**Source material:**
━━━
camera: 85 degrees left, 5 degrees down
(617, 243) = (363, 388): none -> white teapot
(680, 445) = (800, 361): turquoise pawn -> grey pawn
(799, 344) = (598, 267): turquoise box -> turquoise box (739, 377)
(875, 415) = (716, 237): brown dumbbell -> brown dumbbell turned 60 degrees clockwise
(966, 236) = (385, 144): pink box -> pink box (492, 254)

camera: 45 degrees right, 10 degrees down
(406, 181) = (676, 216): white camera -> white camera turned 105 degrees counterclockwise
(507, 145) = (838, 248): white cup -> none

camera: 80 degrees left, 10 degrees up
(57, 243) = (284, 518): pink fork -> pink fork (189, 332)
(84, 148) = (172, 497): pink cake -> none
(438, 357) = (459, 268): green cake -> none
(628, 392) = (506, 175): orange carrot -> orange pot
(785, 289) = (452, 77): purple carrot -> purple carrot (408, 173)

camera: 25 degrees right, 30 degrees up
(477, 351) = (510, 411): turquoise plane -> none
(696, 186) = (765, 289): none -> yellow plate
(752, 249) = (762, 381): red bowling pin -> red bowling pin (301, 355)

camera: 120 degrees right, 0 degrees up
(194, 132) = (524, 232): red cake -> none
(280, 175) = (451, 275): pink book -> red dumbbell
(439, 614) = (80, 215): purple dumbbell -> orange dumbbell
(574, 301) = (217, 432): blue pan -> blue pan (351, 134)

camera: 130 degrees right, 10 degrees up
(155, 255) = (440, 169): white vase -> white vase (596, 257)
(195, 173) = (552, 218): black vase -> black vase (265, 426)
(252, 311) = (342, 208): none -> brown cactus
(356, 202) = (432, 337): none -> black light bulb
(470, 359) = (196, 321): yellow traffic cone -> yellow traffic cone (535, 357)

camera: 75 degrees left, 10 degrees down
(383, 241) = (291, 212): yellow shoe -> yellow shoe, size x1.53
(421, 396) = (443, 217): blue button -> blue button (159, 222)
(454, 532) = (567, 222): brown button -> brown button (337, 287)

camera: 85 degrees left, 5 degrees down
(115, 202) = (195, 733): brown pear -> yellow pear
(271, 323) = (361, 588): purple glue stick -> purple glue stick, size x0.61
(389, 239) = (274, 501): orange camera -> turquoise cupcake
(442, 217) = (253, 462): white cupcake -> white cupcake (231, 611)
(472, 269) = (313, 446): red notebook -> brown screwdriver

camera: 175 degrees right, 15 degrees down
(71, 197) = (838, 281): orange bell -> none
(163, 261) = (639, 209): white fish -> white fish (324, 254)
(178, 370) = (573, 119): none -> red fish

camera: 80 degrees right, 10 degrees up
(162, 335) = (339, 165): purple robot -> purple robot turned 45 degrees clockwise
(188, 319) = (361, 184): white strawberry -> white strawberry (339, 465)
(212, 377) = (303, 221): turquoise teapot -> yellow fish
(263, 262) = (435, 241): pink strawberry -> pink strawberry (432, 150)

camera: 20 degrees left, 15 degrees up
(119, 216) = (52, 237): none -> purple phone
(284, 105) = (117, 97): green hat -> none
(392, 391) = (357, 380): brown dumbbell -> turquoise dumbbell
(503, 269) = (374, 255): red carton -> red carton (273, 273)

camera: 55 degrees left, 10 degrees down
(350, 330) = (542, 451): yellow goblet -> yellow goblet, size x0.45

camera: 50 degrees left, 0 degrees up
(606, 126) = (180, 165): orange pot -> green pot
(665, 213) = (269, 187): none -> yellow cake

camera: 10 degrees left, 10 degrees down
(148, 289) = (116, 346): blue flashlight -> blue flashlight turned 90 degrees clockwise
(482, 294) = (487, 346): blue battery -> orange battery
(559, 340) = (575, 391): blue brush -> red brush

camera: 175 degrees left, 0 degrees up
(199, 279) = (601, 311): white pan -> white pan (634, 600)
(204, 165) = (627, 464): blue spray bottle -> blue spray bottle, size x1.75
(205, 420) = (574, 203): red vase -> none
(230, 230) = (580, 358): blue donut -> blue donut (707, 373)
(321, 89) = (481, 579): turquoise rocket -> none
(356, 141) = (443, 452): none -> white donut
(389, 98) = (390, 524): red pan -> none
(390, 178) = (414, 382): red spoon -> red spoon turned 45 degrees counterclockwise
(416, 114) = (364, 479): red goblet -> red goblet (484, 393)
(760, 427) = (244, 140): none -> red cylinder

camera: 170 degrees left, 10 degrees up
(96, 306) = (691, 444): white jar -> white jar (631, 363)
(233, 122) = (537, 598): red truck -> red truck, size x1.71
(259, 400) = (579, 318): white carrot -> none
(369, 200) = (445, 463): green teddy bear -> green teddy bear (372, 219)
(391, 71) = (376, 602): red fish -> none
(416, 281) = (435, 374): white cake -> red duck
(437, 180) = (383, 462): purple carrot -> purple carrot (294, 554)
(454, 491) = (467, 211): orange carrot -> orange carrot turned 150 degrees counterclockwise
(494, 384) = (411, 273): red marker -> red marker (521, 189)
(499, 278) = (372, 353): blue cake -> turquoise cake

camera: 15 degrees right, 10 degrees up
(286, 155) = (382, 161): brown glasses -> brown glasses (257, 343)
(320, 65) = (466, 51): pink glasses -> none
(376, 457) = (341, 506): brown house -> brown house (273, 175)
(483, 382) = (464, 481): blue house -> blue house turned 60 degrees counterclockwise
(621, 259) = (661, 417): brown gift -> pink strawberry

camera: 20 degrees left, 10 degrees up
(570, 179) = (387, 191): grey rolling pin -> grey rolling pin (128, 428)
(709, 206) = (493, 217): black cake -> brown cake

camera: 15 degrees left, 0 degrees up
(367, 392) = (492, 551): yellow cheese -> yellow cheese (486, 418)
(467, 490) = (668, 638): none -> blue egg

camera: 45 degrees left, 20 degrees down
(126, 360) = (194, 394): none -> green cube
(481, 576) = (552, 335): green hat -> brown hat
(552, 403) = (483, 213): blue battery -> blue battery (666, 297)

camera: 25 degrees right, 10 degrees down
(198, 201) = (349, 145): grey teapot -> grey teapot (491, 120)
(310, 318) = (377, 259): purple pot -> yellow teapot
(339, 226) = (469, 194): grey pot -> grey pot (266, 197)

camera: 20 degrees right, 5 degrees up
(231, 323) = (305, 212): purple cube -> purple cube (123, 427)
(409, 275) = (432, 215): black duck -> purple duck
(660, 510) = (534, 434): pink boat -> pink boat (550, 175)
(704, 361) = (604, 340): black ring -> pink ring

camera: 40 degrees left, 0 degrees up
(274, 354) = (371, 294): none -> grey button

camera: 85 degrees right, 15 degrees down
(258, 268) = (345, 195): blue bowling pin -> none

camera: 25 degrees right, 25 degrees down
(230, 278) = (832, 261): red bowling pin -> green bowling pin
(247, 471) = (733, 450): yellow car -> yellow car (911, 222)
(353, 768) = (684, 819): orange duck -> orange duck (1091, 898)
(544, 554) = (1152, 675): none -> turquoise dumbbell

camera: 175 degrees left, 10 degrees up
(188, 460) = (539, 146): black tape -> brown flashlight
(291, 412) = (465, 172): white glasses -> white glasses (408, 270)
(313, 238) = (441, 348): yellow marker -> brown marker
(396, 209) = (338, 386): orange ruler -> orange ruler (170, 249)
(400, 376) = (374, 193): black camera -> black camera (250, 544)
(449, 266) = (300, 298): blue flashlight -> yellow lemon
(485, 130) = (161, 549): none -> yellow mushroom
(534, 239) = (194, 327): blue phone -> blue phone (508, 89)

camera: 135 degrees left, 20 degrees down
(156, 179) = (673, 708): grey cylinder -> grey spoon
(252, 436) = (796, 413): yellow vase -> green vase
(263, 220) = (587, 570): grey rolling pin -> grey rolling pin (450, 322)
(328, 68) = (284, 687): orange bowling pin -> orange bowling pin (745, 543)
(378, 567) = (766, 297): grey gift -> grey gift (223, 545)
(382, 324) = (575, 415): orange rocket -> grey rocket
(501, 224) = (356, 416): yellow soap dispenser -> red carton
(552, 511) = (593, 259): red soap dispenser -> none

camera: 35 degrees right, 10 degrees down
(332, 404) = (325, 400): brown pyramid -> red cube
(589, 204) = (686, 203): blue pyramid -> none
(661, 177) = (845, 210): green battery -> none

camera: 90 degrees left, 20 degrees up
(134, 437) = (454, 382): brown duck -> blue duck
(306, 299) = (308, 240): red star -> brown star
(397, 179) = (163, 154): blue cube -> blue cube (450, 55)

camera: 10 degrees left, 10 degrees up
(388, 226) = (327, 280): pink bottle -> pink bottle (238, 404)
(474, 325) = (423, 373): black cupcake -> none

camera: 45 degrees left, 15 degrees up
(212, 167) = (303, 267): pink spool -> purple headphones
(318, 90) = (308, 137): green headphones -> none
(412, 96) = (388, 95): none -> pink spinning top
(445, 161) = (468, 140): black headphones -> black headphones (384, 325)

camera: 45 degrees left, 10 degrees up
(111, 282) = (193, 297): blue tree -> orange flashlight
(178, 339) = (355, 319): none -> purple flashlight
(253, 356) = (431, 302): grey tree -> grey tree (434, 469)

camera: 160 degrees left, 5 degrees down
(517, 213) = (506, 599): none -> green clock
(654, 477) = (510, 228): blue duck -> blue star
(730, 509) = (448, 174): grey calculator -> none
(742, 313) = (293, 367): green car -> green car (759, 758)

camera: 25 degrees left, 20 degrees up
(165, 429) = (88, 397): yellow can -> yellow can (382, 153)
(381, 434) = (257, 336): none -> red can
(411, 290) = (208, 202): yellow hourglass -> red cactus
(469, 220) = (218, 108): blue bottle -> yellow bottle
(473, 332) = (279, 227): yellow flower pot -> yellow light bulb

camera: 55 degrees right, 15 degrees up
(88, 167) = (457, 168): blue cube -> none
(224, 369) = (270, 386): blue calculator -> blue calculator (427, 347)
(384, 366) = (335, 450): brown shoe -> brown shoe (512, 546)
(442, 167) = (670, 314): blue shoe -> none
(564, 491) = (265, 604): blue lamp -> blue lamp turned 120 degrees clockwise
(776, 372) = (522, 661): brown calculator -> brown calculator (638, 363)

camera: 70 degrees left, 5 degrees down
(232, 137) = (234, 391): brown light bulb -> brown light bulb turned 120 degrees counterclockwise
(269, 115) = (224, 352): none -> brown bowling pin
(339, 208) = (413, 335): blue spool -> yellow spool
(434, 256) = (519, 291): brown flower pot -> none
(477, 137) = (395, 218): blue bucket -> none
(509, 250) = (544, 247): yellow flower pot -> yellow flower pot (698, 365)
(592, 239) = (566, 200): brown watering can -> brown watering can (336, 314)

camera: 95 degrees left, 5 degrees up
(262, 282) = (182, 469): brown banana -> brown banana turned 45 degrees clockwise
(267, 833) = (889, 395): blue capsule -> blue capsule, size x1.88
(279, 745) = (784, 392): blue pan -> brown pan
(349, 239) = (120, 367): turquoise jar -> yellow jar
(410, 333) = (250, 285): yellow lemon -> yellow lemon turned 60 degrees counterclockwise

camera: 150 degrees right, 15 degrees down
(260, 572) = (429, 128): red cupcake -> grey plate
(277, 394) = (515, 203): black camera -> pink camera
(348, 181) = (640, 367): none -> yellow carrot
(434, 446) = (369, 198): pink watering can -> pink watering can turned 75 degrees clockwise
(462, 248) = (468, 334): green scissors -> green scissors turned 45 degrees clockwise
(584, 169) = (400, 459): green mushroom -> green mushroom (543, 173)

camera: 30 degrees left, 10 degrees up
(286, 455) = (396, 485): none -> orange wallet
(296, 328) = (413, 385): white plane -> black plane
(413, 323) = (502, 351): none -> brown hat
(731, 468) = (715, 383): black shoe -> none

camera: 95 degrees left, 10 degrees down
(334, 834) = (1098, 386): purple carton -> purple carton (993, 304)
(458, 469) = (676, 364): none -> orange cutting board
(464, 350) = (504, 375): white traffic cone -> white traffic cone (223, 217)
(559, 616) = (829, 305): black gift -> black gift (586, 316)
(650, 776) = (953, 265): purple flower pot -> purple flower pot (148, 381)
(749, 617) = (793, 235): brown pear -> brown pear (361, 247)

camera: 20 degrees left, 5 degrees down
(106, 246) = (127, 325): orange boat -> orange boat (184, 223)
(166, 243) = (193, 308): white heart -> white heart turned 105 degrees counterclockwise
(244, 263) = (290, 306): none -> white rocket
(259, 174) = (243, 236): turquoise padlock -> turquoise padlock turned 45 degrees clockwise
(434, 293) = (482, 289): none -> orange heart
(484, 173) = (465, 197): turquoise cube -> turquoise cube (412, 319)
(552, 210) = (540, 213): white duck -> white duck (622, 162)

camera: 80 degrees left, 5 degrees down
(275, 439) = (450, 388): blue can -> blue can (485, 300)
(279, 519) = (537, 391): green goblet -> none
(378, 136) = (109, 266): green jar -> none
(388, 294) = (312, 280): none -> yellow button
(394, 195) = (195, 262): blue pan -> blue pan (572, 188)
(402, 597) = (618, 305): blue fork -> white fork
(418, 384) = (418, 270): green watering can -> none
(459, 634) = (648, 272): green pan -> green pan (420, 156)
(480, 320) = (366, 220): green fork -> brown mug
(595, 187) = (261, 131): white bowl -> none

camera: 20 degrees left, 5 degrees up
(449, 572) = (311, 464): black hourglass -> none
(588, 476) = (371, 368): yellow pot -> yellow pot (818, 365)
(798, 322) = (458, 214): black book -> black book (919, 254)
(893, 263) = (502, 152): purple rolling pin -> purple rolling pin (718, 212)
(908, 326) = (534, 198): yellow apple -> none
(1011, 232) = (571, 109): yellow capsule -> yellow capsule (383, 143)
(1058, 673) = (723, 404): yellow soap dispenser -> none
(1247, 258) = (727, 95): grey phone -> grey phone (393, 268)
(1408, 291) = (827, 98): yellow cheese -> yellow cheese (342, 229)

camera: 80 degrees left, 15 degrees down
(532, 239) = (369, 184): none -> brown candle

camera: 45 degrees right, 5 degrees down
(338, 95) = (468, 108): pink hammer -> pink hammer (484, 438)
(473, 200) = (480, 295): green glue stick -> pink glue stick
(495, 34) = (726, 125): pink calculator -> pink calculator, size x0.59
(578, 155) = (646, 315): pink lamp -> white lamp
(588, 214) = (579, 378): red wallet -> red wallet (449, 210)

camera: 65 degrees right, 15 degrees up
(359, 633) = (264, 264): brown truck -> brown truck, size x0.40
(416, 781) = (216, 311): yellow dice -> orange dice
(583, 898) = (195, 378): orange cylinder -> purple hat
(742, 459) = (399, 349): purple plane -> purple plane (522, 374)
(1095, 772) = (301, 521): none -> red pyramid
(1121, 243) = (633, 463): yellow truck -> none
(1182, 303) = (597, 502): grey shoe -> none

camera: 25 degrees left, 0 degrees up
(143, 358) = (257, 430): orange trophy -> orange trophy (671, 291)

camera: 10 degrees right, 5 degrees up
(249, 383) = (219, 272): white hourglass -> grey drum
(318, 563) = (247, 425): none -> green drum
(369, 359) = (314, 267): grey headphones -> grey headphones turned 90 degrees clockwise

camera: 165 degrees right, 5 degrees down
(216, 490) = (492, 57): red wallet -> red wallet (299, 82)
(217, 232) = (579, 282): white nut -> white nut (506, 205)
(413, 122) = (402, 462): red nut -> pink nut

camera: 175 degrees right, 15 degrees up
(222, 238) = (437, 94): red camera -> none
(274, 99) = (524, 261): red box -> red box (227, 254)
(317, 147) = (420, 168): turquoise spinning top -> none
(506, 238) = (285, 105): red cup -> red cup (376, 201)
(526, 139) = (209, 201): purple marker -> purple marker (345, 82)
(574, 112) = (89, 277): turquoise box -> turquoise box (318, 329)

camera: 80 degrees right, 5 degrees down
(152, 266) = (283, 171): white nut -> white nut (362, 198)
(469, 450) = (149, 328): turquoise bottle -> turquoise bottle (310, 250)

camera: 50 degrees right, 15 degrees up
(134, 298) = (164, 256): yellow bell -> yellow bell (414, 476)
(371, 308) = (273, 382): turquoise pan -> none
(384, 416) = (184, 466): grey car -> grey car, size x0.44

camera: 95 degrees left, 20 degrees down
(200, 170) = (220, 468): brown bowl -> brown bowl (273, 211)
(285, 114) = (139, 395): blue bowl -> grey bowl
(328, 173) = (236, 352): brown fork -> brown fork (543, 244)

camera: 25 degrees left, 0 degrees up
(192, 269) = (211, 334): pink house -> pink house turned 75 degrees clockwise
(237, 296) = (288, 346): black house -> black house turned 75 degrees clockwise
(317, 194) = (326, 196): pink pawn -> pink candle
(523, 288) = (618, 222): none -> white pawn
━━━
**Work task:** Within the listing above, extract exactly the lines from the line with "(454, 491) = (467, 211): orange" to the line with "camera: 25 degrees right, 10 degrees down", the two named lines included, and no others.

**Answer:**
(454, 491) = (467, 211): orange carrot -> orange carrot turned 150 degrees counterclockwise
(494, 384) = (411, 273): red marker -> red marker (521, 189)
(499, 278) = (372, 353): blue cake -> turquoise cake

camera: 15 degrees right, 10 degrees up
(286, 155) = (382, 161): brown glasses -> brown glasses (257, 343)
(320, 65) = (466, 51): pink glasses -> none
(376, 457) = (341, 506): brown house -> brown house (273, 175)
(483, 382) = (464, 481): blue house -> blue house turned 60 degrees counterclockwise
(621, 259) = (661, 417): brown gift -> pink strawberry

camera: 20 degrees left, 10 degrees up
(570, 179) = (387, 191): grey rolling pin -> grey rolling pin (128, 428)
(709, 206) = (493, 217): black cake -> brown cake

camera: 15 degrees left, 0 degrees up
(367, 392) = (492, 551): yellow cheese -> yellow cheese (486, 418)
(467, 490) = (668, 638): none -> blue egg

camera: 45 degrees left, 20 degrees down
(126, 360) = (194, 394): none -> green cube
(481, 576) = (552, 335): green hat -> brown hat
(552, 403) = (483, 213): blue battery -> blue battery (666, 297)

camera: 25 degrees right, 10 degrees down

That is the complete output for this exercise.